> PROMPT
Which lines of the entries contain the word "none"? Please list them.

Excerpts from a dataset
= Beginning of Section =
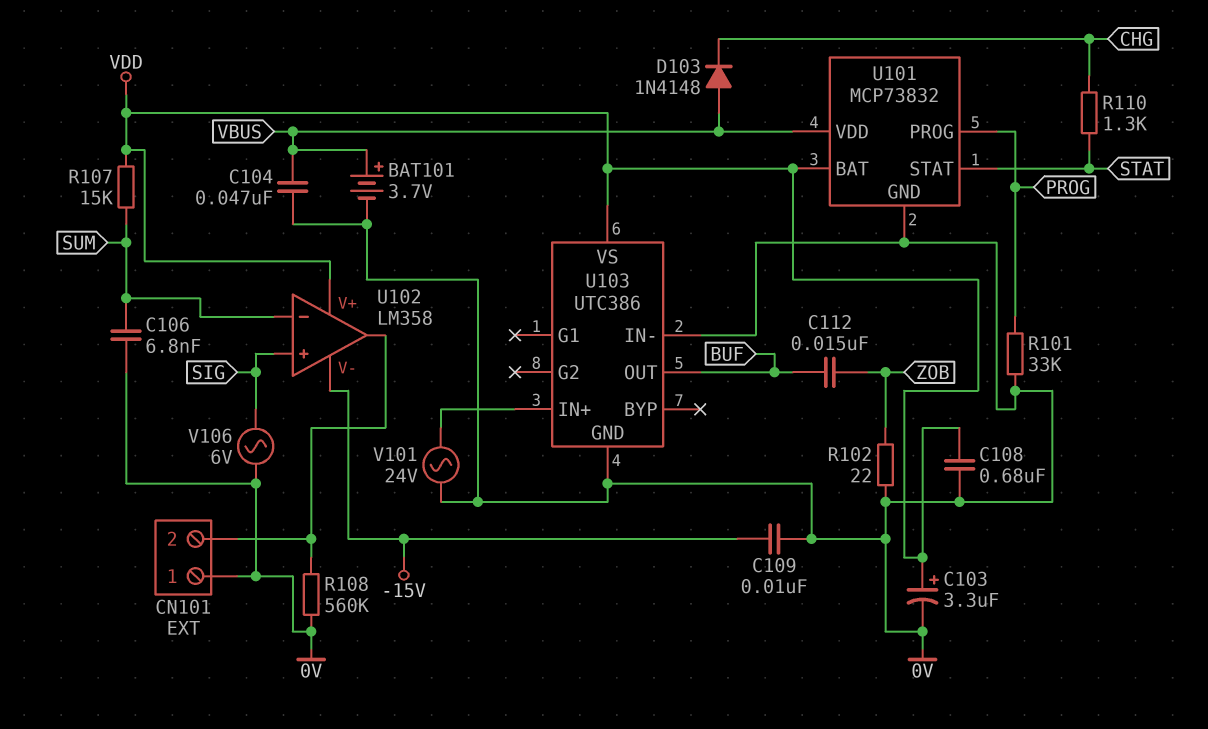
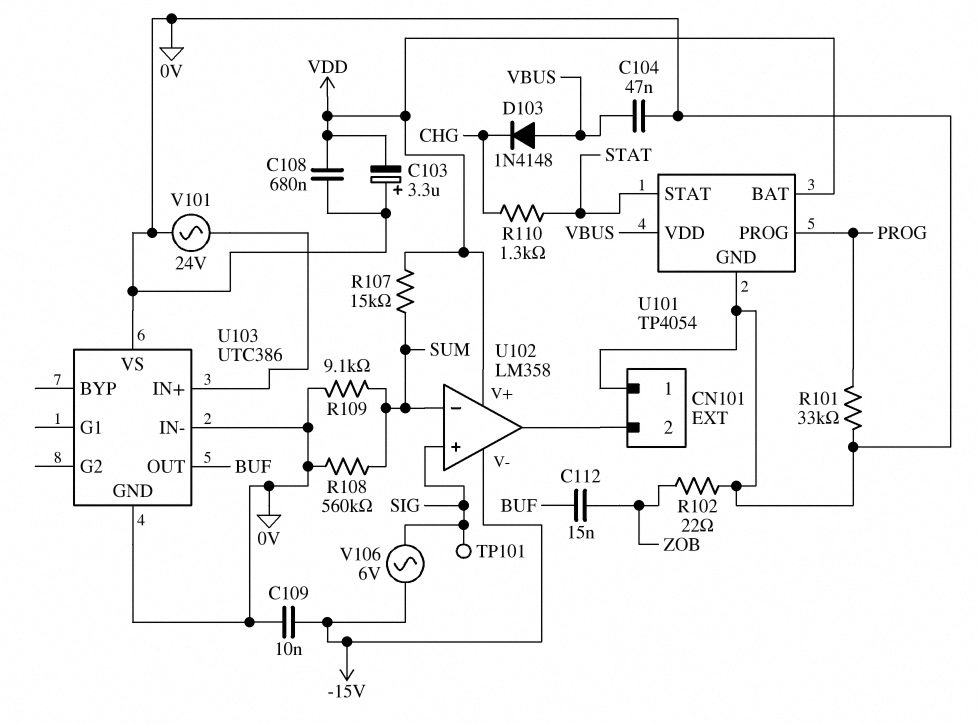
BAT101: 3.7V (plus VBUS, minus 0V) -> none
C103: 3.3uF (plus VDD, minus 0V) -> 3.3uF (plus 0V, minus VDD)
C106: 6.8nF (0V, SUM) -> none
R108: 560k (0V, CN101/2) -> 560k (0V, SUM)
R109: none -> 9.1k (0V, SUM)
TP101: none -> test point (SIG)
U101: MCP73832 -> TP4054
U103 pin VS: VDD -> 0V
V106: AC 6V (0V, SIG) -> AC 6V (-15V, SIG)

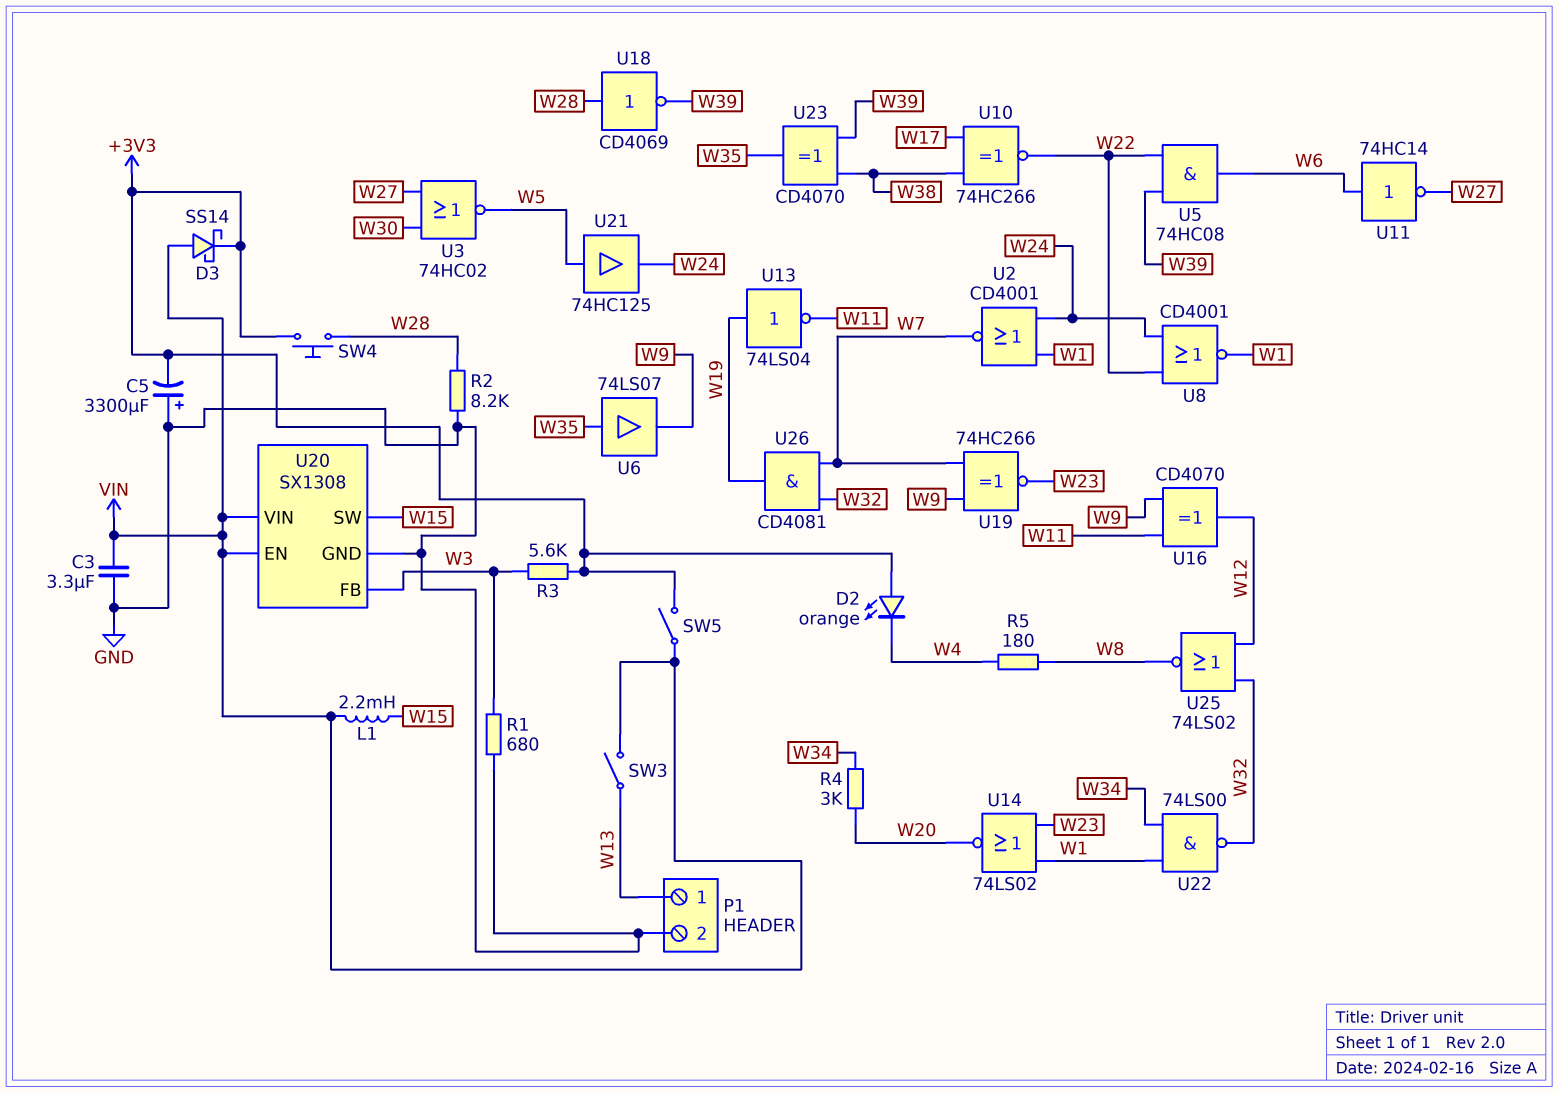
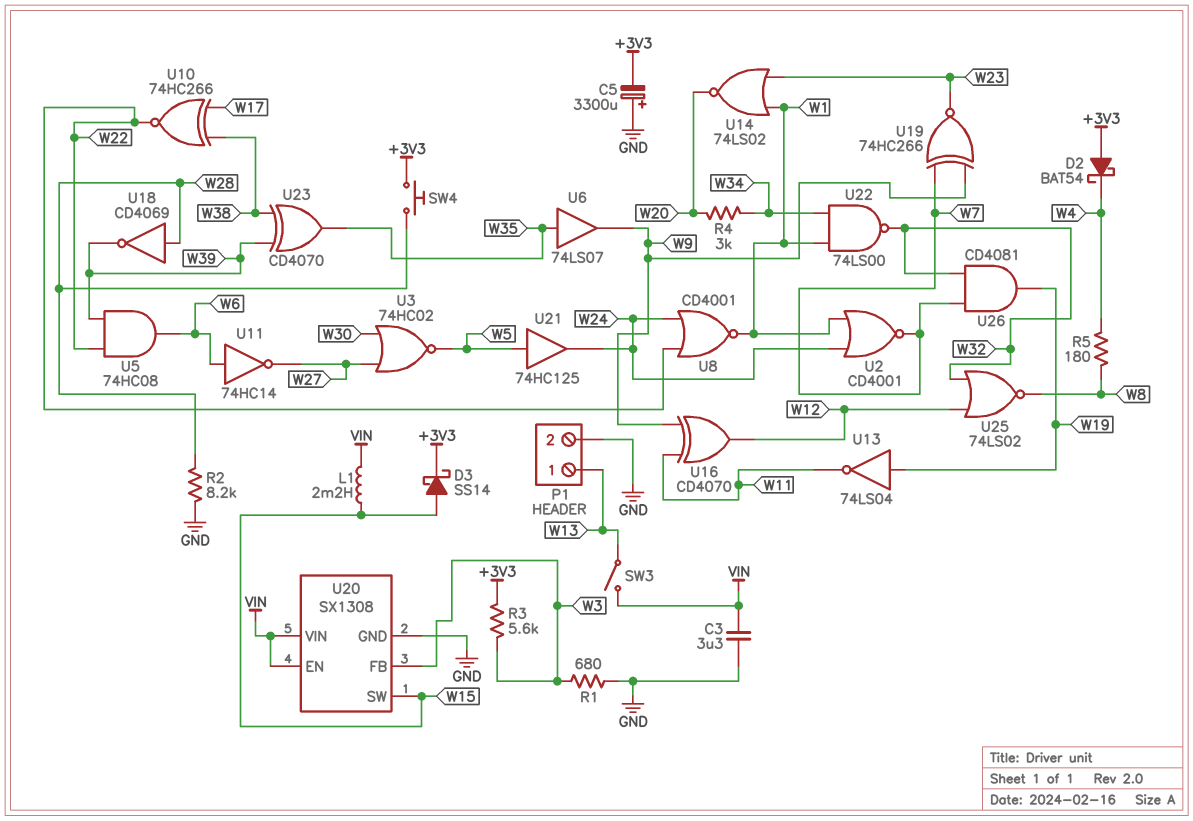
D2: LED orange (A +3V3, K W4) -> schottky BAT54 (A +3V3, K W4)
D3: schottky SS14 (A VIN, K +3V3) -> schottky SS14 (A W15, K +3V3)
SW5: switch (+3V3, VIN) -> none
= End of Section =
> TASK ANSWER
BAT101: 3.7V (plus VBUS, minus 0V) -> none
C106: 6.8nF (0V, SUM) -> none
R109: none -> 9.1k (0V, SUM)
TP101: none -> test point (SIG)
SW5: switch (+3V3, VIN) -> none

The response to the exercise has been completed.